### TASK REQUIREMENTS
Return the lines below that contain the word "brick".

### INFORMATION SHOWN ###

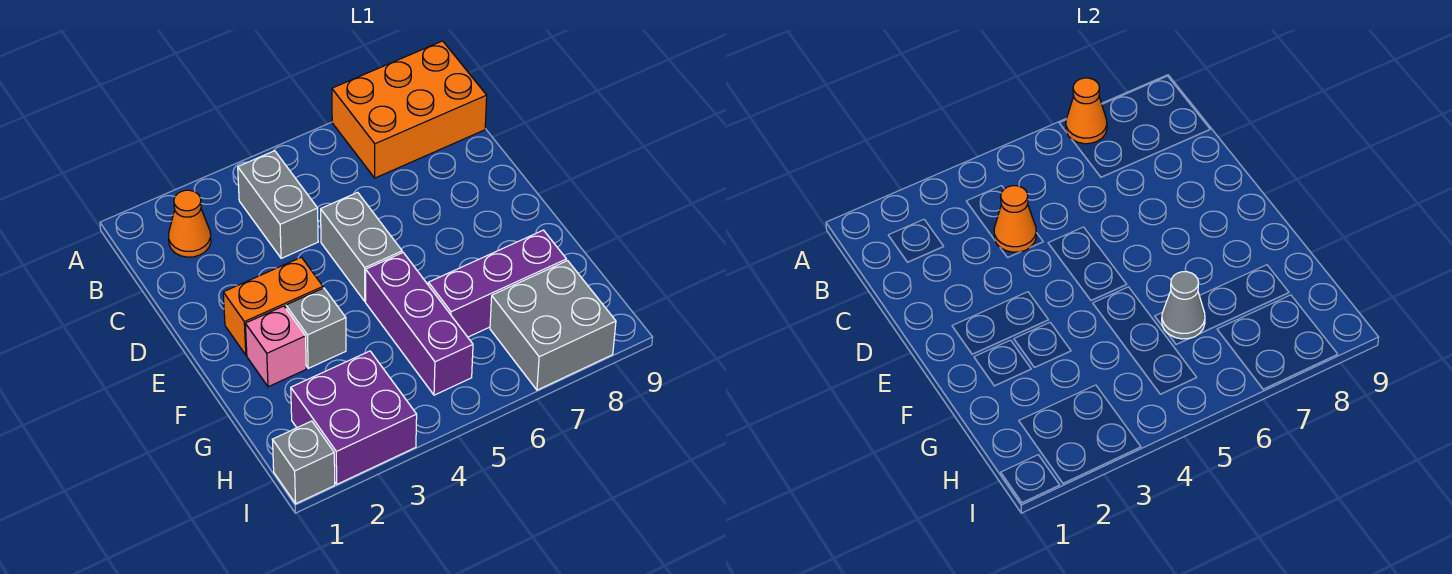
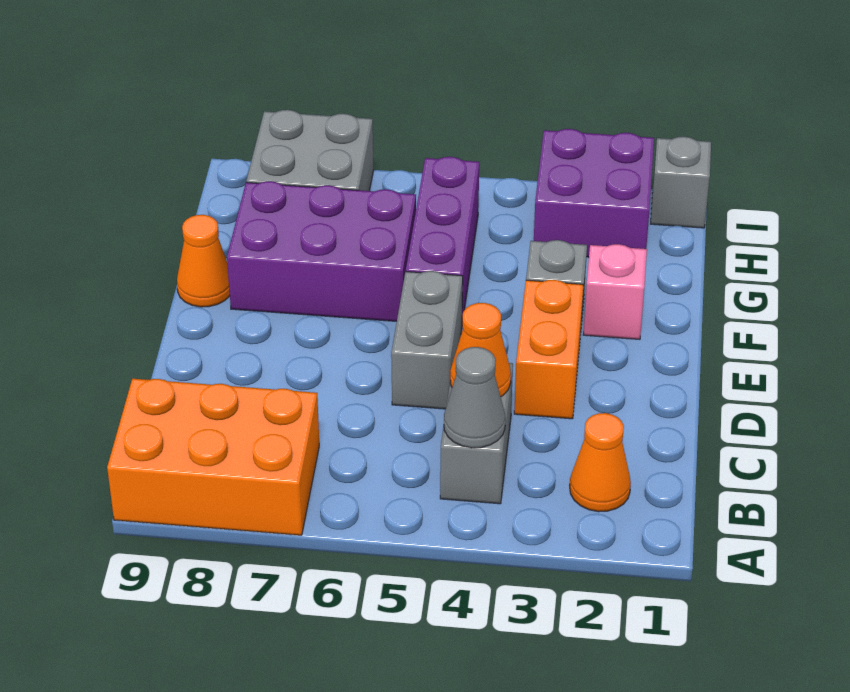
orange cone A7 level 2 -> orange cone F9 level 1
orange brick E2:E3 level 1 -> orange brick D3:E3 level 1
purple brick G6:G8 level 1 -> purple brick F6:G8 level 1
grey cone G6 level 2 -> grey cone B4 level 2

###

### EXERCISE RESULT
orange brick E2:E3 level 1 -> orange brick D3:E3 level 1
purple brick G6:G8 level 1 -> purple brick F6:G8 level 1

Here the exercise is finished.